Which lines of the data below include the string "VBAT"? Return each of them.

Difference listings
· · · ·
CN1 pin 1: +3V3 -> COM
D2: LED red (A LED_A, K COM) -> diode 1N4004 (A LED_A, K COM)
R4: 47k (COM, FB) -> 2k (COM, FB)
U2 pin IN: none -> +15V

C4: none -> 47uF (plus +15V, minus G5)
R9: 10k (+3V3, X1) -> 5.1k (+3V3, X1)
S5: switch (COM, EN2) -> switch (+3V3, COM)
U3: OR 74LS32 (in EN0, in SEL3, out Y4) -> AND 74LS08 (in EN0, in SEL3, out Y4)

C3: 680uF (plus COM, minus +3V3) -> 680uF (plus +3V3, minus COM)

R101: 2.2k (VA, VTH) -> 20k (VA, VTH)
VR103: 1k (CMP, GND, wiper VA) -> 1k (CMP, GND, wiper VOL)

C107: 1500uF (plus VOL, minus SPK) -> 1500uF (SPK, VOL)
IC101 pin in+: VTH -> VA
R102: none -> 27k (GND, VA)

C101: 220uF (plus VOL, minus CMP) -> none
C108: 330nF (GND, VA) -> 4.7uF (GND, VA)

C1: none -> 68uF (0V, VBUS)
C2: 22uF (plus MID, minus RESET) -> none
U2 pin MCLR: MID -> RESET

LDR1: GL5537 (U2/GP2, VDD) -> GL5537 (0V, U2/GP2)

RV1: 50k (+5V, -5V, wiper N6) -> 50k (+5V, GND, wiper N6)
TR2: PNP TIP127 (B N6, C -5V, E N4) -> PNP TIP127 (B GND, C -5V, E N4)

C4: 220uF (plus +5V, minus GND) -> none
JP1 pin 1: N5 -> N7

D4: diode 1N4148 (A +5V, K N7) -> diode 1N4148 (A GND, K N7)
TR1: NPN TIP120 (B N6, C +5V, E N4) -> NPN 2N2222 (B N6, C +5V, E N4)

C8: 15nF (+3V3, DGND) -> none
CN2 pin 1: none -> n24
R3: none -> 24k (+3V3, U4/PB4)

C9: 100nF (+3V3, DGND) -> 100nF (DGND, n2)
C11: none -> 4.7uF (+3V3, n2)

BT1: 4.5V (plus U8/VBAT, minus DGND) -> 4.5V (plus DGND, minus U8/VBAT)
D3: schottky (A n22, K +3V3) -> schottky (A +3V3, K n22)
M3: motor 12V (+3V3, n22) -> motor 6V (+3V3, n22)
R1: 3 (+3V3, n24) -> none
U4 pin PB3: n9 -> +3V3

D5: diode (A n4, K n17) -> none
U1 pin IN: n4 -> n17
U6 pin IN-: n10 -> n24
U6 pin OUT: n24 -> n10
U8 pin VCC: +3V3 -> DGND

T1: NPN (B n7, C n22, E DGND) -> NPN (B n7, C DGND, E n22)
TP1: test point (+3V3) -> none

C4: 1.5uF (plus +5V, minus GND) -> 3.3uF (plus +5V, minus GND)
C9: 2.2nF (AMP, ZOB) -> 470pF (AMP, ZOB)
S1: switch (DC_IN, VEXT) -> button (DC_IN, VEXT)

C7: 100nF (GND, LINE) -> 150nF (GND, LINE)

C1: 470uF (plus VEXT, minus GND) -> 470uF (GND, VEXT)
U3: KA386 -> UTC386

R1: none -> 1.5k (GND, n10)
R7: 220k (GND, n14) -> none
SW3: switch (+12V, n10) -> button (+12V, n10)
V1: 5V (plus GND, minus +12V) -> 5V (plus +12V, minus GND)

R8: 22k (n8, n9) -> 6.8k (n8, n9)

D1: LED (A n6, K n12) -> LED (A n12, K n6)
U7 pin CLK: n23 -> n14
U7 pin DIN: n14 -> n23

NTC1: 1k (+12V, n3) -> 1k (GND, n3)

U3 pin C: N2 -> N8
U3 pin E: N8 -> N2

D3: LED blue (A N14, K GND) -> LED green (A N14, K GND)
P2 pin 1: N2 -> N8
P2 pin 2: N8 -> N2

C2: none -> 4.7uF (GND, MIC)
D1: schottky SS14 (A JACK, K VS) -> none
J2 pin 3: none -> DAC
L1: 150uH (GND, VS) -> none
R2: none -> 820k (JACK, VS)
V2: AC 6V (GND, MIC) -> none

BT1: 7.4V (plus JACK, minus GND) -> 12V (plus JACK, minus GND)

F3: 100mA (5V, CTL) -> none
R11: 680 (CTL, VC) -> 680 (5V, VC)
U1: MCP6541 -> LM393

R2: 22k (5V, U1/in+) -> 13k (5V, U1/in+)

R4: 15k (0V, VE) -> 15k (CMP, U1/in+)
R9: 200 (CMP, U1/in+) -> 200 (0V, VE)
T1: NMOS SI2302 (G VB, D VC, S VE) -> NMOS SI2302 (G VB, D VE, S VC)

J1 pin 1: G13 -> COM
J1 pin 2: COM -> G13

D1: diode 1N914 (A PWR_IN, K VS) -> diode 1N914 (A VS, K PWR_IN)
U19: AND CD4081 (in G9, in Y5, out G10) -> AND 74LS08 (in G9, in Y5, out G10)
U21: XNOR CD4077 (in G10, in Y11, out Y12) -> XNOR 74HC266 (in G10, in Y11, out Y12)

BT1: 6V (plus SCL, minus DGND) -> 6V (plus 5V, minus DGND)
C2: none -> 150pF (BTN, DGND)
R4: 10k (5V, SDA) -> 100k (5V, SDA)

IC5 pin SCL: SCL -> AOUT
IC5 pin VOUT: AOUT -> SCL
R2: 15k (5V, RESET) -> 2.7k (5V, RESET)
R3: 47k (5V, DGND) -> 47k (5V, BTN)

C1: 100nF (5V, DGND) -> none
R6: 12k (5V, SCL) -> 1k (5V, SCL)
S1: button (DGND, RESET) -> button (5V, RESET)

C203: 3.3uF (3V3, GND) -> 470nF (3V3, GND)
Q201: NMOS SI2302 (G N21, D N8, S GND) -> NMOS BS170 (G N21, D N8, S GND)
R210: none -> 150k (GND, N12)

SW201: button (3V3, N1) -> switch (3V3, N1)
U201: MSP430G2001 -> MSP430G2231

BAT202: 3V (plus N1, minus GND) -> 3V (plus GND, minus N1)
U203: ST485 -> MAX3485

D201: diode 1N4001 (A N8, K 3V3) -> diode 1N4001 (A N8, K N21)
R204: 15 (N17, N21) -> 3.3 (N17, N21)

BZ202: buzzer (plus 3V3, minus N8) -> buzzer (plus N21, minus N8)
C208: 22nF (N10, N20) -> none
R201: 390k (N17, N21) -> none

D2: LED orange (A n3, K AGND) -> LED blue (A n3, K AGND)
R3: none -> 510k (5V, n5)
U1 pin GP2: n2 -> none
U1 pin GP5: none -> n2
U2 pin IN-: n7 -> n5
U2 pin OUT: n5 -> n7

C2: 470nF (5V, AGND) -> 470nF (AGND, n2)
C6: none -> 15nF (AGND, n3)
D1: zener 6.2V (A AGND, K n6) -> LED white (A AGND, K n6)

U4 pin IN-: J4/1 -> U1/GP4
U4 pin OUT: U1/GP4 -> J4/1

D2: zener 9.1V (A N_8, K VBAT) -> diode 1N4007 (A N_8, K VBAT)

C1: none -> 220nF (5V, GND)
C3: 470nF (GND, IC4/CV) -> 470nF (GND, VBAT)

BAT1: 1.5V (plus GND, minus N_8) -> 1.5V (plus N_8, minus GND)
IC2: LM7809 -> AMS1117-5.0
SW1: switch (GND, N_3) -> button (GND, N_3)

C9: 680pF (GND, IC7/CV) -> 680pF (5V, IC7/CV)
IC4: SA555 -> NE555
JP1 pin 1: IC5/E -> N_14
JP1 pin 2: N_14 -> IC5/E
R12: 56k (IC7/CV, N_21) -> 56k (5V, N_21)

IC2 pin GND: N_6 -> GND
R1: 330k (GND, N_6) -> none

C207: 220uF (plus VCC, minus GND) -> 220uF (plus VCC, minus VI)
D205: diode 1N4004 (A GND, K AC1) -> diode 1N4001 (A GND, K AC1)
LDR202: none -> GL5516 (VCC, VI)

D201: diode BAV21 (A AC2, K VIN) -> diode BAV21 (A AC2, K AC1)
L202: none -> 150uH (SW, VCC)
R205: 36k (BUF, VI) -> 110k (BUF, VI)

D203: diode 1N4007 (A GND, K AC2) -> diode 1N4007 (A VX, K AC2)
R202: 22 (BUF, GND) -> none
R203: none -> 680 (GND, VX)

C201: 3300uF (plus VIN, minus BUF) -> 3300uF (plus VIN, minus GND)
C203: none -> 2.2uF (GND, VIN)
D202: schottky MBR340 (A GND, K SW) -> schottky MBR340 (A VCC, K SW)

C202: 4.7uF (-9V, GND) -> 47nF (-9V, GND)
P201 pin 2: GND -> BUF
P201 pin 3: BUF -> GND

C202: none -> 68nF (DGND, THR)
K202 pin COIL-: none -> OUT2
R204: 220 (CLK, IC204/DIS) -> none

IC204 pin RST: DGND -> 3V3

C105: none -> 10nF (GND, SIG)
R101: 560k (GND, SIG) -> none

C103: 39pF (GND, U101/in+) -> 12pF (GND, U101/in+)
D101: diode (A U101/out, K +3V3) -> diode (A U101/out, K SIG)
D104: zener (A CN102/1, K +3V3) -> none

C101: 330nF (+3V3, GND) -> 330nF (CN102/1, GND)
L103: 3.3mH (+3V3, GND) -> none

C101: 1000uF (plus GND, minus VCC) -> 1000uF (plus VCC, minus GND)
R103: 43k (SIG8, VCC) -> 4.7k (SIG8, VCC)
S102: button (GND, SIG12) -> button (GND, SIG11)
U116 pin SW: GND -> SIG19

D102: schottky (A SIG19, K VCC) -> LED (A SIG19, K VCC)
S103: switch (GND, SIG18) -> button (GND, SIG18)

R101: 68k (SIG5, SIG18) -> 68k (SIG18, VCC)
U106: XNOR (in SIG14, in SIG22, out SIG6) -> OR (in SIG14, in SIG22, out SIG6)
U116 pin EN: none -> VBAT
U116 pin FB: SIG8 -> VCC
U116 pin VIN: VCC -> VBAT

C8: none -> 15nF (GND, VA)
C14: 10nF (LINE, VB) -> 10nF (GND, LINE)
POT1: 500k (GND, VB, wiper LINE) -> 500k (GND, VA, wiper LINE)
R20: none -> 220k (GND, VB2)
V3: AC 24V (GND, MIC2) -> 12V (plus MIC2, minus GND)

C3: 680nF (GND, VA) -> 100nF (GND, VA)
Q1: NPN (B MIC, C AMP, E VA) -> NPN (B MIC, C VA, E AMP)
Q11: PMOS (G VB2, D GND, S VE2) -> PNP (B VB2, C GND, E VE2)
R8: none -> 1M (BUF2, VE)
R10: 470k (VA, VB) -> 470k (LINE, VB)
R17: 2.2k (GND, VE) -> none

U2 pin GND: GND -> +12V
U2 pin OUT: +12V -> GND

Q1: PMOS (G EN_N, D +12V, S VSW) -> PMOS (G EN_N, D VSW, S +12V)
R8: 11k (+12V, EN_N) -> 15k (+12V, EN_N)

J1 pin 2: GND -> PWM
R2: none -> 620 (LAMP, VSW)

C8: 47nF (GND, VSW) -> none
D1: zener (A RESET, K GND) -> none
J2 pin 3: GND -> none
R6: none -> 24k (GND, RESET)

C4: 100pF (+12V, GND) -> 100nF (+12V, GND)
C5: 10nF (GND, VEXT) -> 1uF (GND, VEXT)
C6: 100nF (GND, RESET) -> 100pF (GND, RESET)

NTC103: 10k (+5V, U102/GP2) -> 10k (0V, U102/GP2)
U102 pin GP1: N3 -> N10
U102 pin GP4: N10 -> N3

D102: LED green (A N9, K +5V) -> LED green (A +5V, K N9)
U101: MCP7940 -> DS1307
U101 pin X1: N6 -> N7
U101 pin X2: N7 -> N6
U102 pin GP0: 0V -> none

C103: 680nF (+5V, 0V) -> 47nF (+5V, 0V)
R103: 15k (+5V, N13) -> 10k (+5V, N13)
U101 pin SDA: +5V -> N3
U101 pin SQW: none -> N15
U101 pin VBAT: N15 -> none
· · · ·
## ANSWER BOX
BT1: 4.5V (plus U8/VBAT, minus DGND) -> 4.5V (plus DGND, minus U8/VBAT)
D2: zener 9.1V (A N_8, K VBAT) -> diode 1N4007 (A N_8, K VBAT)
C3: 470nF (GND, IC4/CV) -> 470nF (GND, VBAT)
U116 pin EN: none -> VBAT
U116 pin VIN: VCC -> VBAT
U101 pin VBAT: N15 -> none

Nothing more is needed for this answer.